Your task is to extract every entry that follows word for word while excluding the pictures.

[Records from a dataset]
○ ○ ○ ○ ○

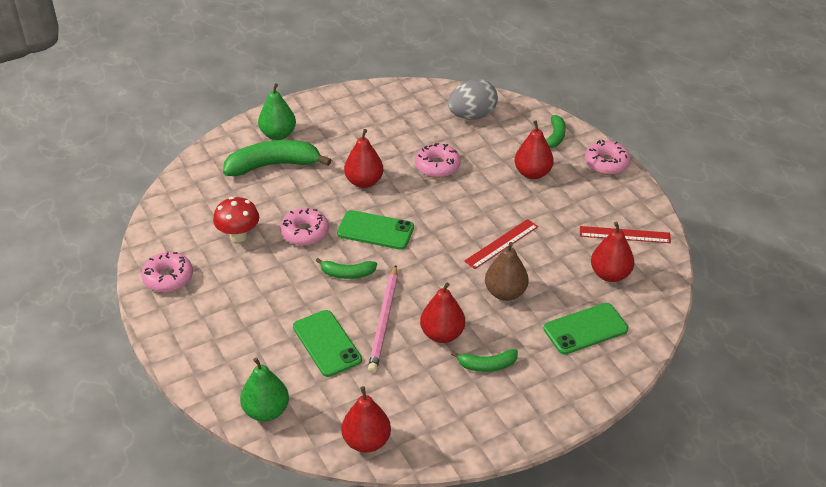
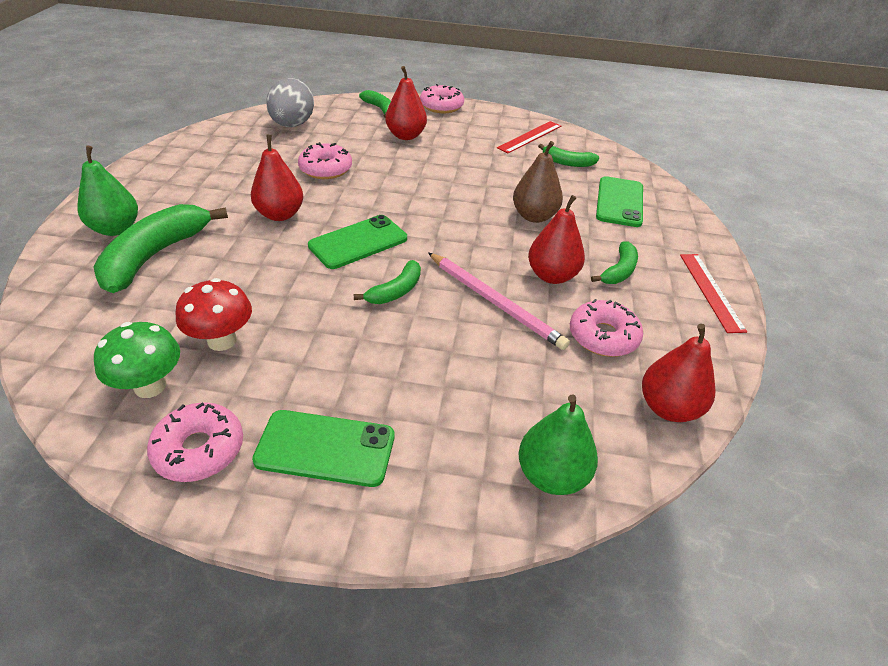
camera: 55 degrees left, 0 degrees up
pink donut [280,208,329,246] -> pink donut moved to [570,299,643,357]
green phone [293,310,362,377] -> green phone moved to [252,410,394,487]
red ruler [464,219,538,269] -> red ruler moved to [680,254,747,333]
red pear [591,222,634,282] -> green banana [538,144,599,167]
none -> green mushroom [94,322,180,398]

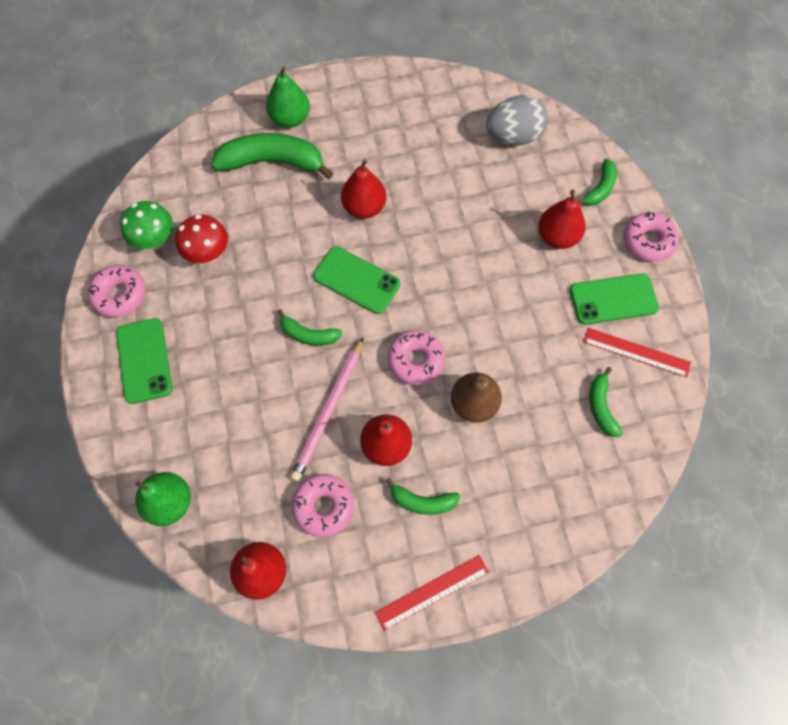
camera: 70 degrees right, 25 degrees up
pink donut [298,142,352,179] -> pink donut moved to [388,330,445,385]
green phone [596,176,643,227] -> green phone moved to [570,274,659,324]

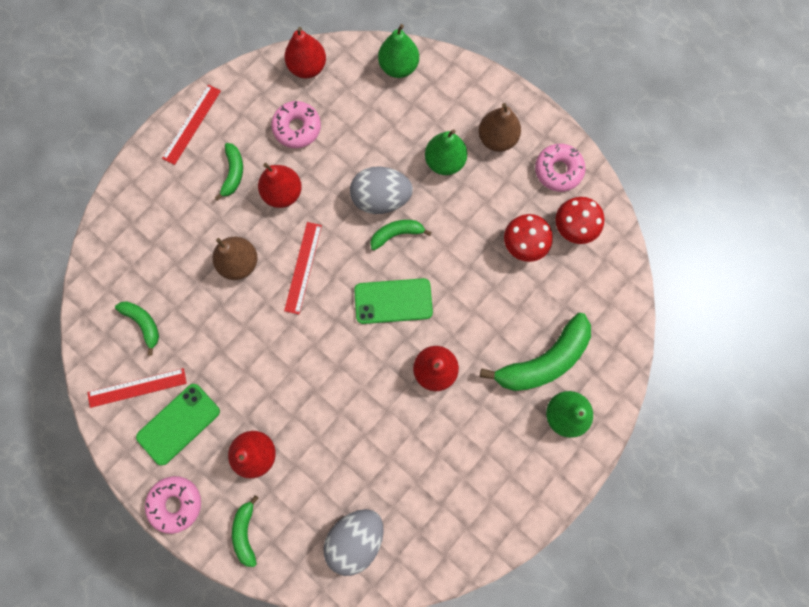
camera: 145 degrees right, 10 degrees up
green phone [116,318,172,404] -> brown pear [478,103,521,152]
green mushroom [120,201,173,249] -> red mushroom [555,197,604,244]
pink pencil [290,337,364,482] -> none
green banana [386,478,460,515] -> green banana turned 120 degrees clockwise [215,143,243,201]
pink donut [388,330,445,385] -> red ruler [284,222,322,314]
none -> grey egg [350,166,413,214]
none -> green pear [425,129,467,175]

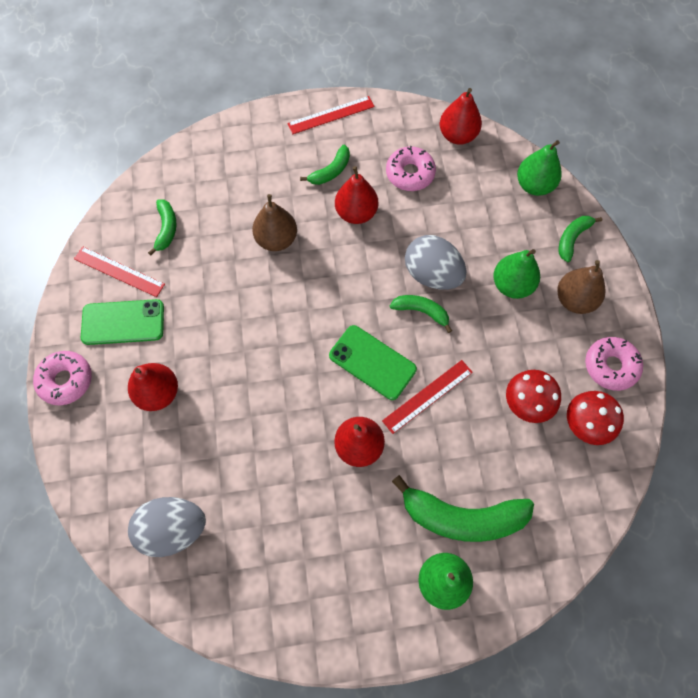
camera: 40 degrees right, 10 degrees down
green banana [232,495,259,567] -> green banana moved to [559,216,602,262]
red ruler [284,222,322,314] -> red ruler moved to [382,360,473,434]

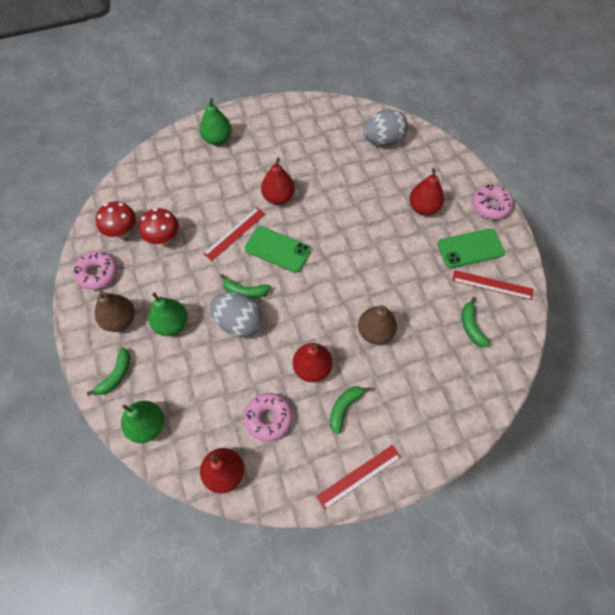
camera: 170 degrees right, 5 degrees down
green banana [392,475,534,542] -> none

○ ○ ○ ○ ○

## Exercise output
camera: 55 degrees left, 0 degrees up
pink donut [280,208,329,246] -> pink donut moved to [570,299,643,357]
green phone [293,310,362,377] -> green phone moved to [252,410,394,487]
red ruler [464,219,538,269] -> red ruler moved to [680,254,747,333]
red pear [591,222,634,282] -> green banana [538,144,599,167]
none -> green mushroom [94,322,180,398]

camera: 70 degrees right, 25 degrees up
pink donut [298,142,352,179] -> pink donut moved to [388,330,445,385]
green phone [596,176,643,227] -> green phone moved to [570,274,659,324]

camera: 145 degrees right, 10 degrees up
green phone [116,318,172,404] -> brown pear [478,103,521,152]
green mushroom [120,201,173,249] -> red mushroom [555,197,604,244]
pink pencil [290,337,364,482] -> none
green banana [386,478,460,515] -> green banana turned 120 degrees clockwise [215,143,243,201]
pink donut [388,330,445,385] -> red ruler [284,222,322,314]
none -> grey egg [350,166,413,214]
none -> green pear [425,129,467,175]

camera: 40 degrees right, 10 degrees down
green banana [232,495,259,567] -> green banana moved to [559,216,602,262]
red ruler [284,222,322,314] -> red ruler moved to [382,360,473,434]

camera: 170 degrees right, 5 degrees down
green banana [392,475,534,542] -> none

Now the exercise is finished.